What is being asked:
Below is a block of entries; repeat all of it exactly but omit the pictures.

(Spatial reasoning data)
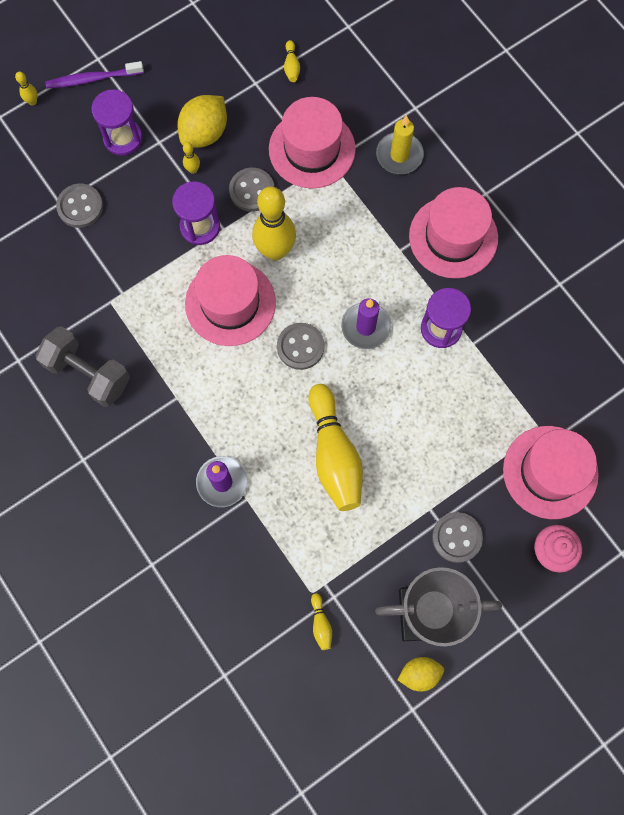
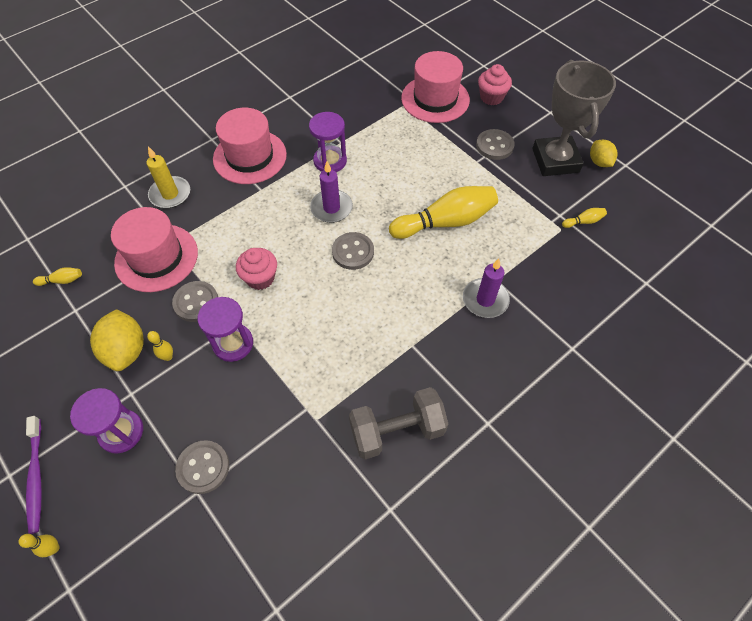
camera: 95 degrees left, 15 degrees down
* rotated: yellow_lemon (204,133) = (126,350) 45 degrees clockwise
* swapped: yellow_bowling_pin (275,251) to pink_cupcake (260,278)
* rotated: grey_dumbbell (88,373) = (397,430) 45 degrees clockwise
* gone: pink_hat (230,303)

Result of the exercise:
camera: 95 degrees left, 15 degrees down
* rotated: yellow_lemon (204,133) = (126,350) 45 degrees clockwise
* swapped: yellow_bowling_pin (275,251) to pink_cupcake (260,278)
* rotated: grey_dumbbell (88,373) = (397,430) 45 degrees clockwise
* gone: pink_hat (230,303)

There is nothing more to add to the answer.